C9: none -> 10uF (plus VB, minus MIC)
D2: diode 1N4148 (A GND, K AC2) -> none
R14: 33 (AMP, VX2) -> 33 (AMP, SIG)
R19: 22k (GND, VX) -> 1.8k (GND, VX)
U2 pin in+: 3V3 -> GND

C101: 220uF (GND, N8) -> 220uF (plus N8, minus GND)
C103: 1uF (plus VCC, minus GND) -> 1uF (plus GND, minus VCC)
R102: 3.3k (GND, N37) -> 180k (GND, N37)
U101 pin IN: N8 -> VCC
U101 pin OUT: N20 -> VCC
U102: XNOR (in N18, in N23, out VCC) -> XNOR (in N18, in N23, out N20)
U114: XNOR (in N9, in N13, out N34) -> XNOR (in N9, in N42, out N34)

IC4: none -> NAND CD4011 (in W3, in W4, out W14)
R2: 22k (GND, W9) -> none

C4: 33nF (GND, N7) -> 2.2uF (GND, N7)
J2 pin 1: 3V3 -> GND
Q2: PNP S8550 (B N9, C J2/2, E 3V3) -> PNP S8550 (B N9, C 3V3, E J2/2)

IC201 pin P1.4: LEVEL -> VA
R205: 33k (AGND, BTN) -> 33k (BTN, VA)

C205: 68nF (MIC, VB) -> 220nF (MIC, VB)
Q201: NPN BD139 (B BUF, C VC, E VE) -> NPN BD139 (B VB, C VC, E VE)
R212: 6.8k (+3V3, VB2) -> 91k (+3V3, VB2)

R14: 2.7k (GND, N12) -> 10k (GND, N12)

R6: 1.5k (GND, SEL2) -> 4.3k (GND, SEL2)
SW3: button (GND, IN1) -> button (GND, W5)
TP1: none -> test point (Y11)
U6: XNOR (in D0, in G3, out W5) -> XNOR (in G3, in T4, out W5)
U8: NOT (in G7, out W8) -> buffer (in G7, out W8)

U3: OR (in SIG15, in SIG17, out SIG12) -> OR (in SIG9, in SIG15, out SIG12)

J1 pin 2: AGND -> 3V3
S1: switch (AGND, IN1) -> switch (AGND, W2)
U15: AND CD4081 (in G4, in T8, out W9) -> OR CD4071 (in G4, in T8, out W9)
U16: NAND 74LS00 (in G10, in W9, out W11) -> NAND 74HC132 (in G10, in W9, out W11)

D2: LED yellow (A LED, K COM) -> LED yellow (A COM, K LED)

• [Exercise objective]: Repeat the data. Every word must match.

• [Answer below]:
C9: none -> 10uF (plus VB, minus MIC)
D2: diode 1N4148 (A GND, K AC2) -> none
R14: 33 (AMP, VX2) -> 33 (AMP, SIG)
R19: 22k (GND, VX) -> 1.8k (GND, VX)
U2 pin in+: 3V3 -> GND

C101: 220uF (GND, N8) -> 220uF (plus N8, minus GND)
C103: 1uF (plus VCC, minus GND) -> 1uF (plus GND, minus VCC)
R102: 3.3k (GND, N37) -> 180k (GND, N37)
U101 pin IN: N8 -> VCC
U101 pin OUT: N20 -> VCC
U102: XNOR (in N18, in N23, out VCC) -> XNOR (in N18, in N23, out N20)
U114: XNOR (in N9, in N13, out N34) -> XNOR (in N9, in N42, out N34)

IC4: none -> NAND CD4011 (in W3, in W4, out W14)
R2: 22k (GND, W9) -> none

C4: 33nF (GND, N7) -> 2.2uF (GND, N7)
J2 pin 1: 3V3 -> GND
Q2: PNP S8550 (B N9, C J2/2, E 3V3) -> PNP S8550 (B N9, C 3V3, E J2/2)

IC201 pin P1.4: LEVEL -> VA
R205: 33k (AGND, BTN) -> 33k (BTN, VA)

C205: 68nF (MIC, VB) -> 220nF (MIC, VB)
Q201: NPN BD139 (B BUF, C VC, E VE) -> NPN BD139 (B VB, C VC, E VE)
R212: 6.8k (+3V3, VB2) -> 91k (+3V3, VB2)

R14: 2.7k (GND, N12) -> 10k (GND, N12)

R6: 1.5k (GND, SEL2) -> 4.3k (GND, SEL2)
SW3: button (GND, IN1) -> button (GND, W5)
TP1: none -> test point (Y11)
U6: XNOR (in D0, in G3, out W5) -> XNOR (in G3, in T4, out W5)
U8: NOT (in G7, out W8) -> buffer (in G7, out W8)

U3: OR (in SIG15, in SIG17, out SIG12) -> OR (in SIG9, in SIG15, out SIG12)

J1 pin 2: AGND -> 3V3
S1: switch (AGND, IN1) -> switch (AGND, W2)
U15: AND CD4081 (in G4, in T8, out W9) -> OR CD4071 (in G4, in T8, out W9)
U16: NAND 74LS00 (in G10, in W9, out W11) -> NAND 74HC132 (in G10, in W9, out W11)

D2: LED yellow (A LED, K COM) -> LED yellow (A COM, K LED)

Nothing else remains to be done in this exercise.